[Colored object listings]
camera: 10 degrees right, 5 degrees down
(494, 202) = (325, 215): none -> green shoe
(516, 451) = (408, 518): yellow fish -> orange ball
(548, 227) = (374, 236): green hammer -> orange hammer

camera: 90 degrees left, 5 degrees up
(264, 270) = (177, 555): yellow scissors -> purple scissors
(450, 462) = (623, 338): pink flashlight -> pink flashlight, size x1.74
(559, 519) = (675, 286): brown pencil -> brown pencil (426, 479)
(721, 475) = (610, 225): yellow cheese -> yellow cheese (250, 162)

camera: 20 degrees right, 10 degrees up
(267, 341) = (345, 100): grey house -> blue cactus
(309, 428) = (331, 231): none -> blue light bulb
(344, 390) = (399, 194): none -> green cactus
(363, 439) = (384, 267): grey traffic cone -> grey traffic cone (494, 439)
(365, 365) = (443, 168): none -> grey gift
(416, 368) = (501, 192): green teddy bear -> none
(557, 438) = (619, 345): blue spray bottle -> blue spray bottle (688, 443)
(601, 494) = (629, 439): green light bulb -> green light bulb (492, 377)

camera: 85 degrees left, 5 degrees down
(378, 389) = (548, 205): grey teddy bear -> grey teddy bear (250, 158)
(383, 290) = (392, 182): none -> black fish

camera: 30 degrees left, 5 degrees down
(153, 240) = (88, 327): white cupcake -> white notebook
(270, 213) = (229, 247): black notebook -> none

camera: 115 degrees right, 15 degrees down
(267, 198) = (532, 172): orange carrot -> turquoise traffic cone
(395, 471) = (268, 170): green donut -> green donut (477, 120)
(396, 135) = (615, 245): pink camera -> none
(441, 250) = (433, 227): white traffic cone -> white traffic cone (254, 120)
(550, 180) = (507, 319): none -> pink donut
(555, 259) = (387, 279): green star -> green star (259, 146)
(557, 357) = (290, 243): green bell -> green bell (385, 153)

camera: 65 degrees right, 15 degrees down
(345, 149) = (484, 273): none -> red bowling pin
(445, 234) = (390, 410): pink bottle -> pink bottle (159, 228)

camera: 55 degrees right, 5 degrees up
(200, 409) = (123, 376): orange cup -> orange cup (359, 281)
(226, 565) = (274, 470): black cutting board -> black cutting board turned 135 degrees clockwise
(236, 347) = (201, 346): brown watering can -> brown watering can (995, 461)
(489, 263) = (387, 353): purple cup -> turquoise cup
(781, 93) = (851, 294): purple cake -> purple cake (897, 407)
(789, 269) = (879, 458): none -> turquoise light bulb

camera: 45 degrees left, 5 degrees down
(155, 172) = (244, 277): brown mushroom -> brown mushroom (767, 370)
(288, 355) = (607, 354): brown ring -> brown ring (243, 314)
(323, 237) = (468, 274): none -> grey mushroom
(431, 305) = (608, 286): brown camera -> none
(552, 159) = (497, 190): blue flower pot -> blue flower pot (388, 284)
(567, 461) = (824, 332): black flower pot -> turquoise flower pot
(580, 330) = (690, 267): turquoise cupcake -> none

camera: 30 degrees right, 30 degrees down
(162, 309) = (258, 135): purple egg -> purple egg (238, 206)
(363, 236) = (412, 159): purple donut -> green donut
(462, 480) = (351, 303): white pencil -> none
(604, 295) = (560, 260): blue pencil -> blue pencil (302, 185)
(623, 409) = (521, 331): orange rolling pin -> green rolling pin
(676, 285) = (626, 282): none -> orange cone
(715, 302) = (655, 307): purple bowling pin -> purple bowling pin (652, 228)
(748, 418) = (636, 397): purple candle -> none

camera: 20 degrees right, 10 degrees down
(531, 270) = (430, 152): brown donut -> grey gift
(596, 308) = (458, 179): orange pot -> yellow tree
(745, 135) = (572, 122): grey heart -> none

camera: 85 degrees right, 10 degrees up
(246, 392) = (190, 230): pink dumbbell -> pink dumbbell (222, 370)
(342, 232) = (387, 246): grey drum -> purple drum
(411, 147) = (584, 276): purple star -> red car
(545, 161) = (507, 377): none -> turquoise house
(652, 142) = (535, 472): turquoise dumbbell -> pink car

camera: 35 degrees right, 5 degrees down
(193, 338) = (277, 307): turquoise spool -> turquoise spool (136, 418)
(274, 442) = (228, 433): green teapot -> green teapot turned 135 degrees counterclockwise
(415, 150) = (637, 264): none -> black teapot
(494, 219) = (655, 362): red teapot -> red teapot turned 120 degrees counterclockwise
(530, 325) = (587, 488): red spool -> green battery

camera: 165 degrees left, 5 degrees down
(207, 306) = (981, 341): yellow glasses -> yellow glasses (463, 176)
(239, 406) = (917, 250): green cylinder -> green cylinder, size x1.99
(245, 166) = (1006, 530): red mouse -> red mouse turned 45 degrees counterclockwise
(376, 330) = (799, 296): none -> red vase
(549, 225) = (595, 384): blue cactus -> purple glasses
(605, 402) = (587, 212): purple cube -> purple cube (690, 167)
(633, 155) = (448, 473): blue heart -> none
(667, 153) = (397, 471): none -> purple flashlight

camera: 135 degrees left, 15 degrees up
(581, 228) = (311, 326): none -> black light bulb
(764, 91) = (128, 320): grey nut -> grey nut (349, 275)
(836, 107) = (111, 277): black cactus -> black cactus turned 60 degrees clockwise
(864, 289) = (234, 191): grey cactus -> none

- _Task item_: Copy out the entries in full, exactly as they appear.

- _Exercise solution_:
camera: 10 degrees right, 5 degrees down
(494, 202) = (325, 215): none -> green shoe
(516, 451) = (408, 518): yellow fish -> orange ball
(548, 227) = (374, 236): green hammer -> orange hammer

camera: 90 degrees left, 5 degrees up
(264, 270) = (177, 555): yellow scissors -> purple scissors
(450, 462) = (623, 338): pink flashlight -> pink flashlight, size x1.74
(559, 519) = (675, 286): brown pencil -> brown pencil (426, 479)
(721, 475) = (610, 225): yellow cheese -> yellow cheese (250, 162)

camera: 20 degrees right, 10 degrees up
(267, 341) = (345, 100): grey house -> blue cactus
(309, 428) = (331, 231): none -> blue light bulb
(344, 390) = (399, 194): none -> green cactus
(363, 439) = (384, 267): grey traffic cone -> grey traffic cone (494, 439)
(365, 365) = (443, 168): none -> grey gift
(416, 368) = (501, 192): green teddy bear -> none
(557, 438) = (619, 345): blue spray bottle -> blue spray bottle (688, 443)
(601, 494) = (629, 439): green light bulb -> green light bulb (492, 377)

camera: 85 degrees left, 5 degrees down
(378, 389) = (548, 205): grey teddy bear -> grey teddy bear (250, 158)
(383, 290) = (392, 182): none -> black fish

camera: 30 degrees left, 5 degrees down
(153, 240) = (88, 327): white cupcake -> white notebook
(270, 213) = (229, 247): black notebook -> none

camera: 115 degrees right, 15 degrees down
(267, 198) = (532, 172): orange carrot -> turquoise traffic cone
(395, 471) = (268, 170): green donut -> green donut (477, 120)
(396, 135) = (615, 245): pink camera -> none
(441, 250) = (433, 227): white traffic cone -> white traffic cone (254, 120)
(550, 180) = (507, 319): none -> pink donut
(555, 259) = (387, 279): green star -> green star (259, 146)
(557, 357) = (290, 243): green bell -> green bell (385, 153)

camera: 65 degrees right, 15 degrees down
(345, 149) = (484, 273): none -> red bowling pin
(445, 234) = (390, 410): pink bottle -> pink bottle (159, 228)

camera: 55 degrees right, 5 degrees up
(200, 409) = (123, 376): orange cup -> orange cup (359, 281)
(226, 565) = (274, 470): black cutting board -> black cutting board turned 135 degrees clockwise
(236, 347) = (201, 346): brown watering can -> brown watering can (995, 461)
(489, 263) = (387, 353): purple cup -> turquoise cup
(781, 93) = (851, 294): purple cake -> purple cake (897, 407)
(789, 269) = (879, 458): none -> turquoise light bulb

camera: 45 degrees left, 5 degrees down
(155, 172) = (244, 277): brown mushroom -> brown mushroom (767, 370)
(288, 355) = (607, 354): brown ring -> brown ring (243, 314)
(323, 237) = (468, 274): none -> grey mushroom
(431, 305) = (608, 286): brown camera -> none
(552, 159) = (497, 190): blue flower pot -> blue flower pot (388, 284)
(567, 461) = (824, 332): black flower pot -> turquoise flower pot
(580, 330) = (690, 267): turquoise cupcake -> none

camera: 30 degrees right, 30 degrees down
(162, 309) = (258, 135): purple egg -> purple egg (238, 206)
(363, 236) = (412, 159): purple donut -> green donut
(462, 480) = (351, 303): white pencil -> none
(604, 295) = (560, 260): blue pencil -> blue pencil (302, 185)
(623, 409) = (521, 331): orange rolling pin -> green rolling pin
(676, 285) = (626, 282): none -> orange cone
(715, 302) = (655, 307): purple bowling pin -> purple bowling pin (652, 228)
(748, 418) = (636, 397): purple candle -> none

camera: 20 degrees right, 10 degrees down
(531, 270) = (430, 152): brown donut -> grey gift
(596, 308) = (458, 179): orange pot -> yellow tree
(745, 135) = (572, 122): grey heart -> none

camera: 85 degrees right, 10 degrees up
(246, 392) = (190, 230): pink dumbbell -> pink dumbbell (222, 370)
(342, 232) = (387, 246): grey drum -> purple drum
(411, 147) = (584, 276): purple star -> red car
(545, 161) = (507, 377): none -> turquoise house
(652, 142) = (535, 472): turquoise dumbbell -> pink car

camera: 35 degrees right, 5 degrees down
(193, 338) = (277, 307): turquoise spool -> turquoise spool (136, 418)
(274, 442) = (228, 433): green teapot -> green teapot turned 135 degrees counterclockwise
(415, 150) = (637, 264): none -> black teapot
(494, 219) = (655, 362): red teapot -> red teapot turned 120 degrees counterclockwise
(530, 325) = (587, 488): red spool -> green battery

camera: 165 degrees left, 5 degrees down
(207, 306) = (981, 341): yellow glasses -> yellow glasses (463, 176)
(239, 406) = (917, 250): green cylinder -> green cylinder, size x1.99
(245, 166) = (1006, 530): red mouse -> red mouse turned 45 degrees counterclockwise
(376, 330) = (799, 296): none -> red vase
(549, 225) = (595, 384): blue cactus -> purple glasses
(605, 402) = (587, 212): purple cube -> purple cube (690, 167)
(633, 155) = (448, 473): blue heart -> none
(667, 153) = (397, 471): none -> purple flashlight

camera: 135 degrees left, 15 degrees up
(581, 228) = (311, 326): none -> black light bulb
(764, 91) = (128, 320): grey nut -> grey nut (349, 275)
(836, 107) = (111, 277): black cactus -> black cactus turned 60 degrees clockwise
(864, 289) = (234, 191): grey cactus -> none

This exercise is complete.